Scene comparison data:
┄┄┄┄┄┄

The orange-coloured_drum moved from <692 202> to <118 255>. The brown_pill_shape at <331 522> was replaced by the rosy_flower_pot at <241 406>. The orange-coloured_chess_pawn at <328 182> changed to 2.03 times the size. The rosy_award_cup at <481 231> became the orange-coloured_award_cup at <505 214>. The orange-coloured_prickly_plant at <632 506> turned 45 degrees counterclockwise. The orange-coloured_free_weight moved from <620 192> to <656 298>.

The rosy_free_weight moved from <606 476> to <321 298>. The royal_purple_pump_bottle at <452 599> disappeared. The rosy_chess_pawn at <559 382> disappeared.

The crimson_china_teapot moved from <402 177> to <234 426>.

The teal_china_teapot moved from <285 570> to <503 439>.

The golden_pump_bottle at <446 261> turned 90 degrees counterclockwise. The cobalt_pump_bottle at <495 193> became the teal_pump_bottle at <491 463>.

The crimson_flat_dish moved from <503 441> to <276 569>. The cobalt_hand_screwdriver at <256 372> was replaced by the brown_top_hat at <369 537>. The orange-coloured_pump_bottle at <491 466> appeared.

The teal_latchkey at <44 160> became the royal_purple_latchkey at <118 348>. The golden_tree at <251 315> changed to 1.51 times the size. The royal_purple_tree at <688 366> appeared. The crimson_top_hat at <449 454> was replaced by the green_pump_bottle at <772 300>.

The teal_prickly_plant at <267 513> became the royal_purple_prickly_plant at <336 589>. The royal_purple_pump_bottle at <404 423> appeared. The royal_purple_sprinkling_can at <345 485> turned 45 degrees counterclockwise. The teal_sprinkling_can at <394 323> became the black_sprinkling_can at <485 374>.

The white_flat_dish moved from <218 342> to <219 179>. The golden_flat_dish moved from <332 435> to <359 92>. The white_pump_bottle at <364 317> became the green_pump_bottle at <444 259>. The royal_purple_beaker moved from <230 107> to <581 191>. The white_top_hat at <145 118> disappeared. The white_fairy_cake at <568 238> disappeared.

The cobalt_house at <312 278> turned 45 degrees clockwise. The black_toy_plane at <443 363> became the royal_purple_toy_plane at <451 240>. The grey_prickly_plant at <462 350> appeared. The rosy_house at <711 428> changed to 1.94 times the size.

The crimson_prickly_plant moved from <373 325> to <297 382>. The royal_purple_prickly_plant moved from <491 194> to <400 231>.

┄┄┄┄┄┄

The data given before this task must be transcribed exactly and in full.

The orange-coloured_drum moved from <692 202> to <118 255>. The brown_pill_shape at <331 522> was replaced by the rosy_flower_pot at <241 406>. The orange-coloured_chess_pawn at <328 182> changed to 2.03 times the size. The rosy_award_cup at <481 231> became the orange-coloured_award_cup at <505 214>. The orange-coloured_prickly_plant at <632 506> turned 45 degrees counterclockwise. The orange-coloured_free_weight moved from <620 192> to <656 298>.

The rosy_free_weight moved from <606 476> to <321 298>. The royal_purple_pump_bottle at <452 599> disappeared. The rosy_chess_pawn at <559 382> disappeared.

The crimson_china_teapot moved from <402 177> to <234 426>.

The teal_china_teapot moved from <285 570> to <503 439>.

The golden_pump_bottle at <446 261> turned 90 degrees counterclockwise. The cobalt_pump_bottle at <495 193> became the teal_pump_bottle at <491 463>.

The crimson_flat_dish moved from <503 441> to <276 569>. The cobalt_hand_screwdriver at <256 372> was replaced by the brown_top_hat at <369 537>. The orange-coloured_pump_bottle at <491 466> appeared.

The teal_latchkey at <44 160> became the royal_purple_latchkey at <118 348>. The golden_tree at <251 315> changed to 1.51 times the size. The royal_purple_tree at <688 366> appeared. The crimson_top_hat at <449 454> was replaced by the green_pump_bottle at <772 300>.

The teal_prickly_plant at <267 513> became the royal_purple_prickly_plant at <336 589>. The royal_purple_pump_bottle at <404 423> appeared. The royal_purple_sprinkling_can at <345 485> turned 45 degrees counterclockwise. The teal_sprinkling_can at <394 323> became the black_sprinkling_can at <485 374>.

The white_flat_dish moved from <218 342> to <219 179>. The golden_flat_dish moved from <332 435> to <359 92>. The white_pump_bottle at <364 317> became the green_pump_bottle at <444 259>. The royal_purple_beaker moved from <230 107> to <581 191>. The white_top_hat at <145 118> disappeared. The white_fairy_cake at <568 238> disappeared.

The cobalt_house at <312 278> turned 45 degrees clockwise. The black_toy_plane at <443 363> became the royal_purple_toy_plane at <451 240>. The grey_prickly_plant at <462 350> appeared. The rosy_house at <711 428> changed to 1.94 times the size.

The crimson_prickly_plant moved from <373 325> to <297 382>. The royal_purple_prickly_plant moved from <491 194> to <400 231>.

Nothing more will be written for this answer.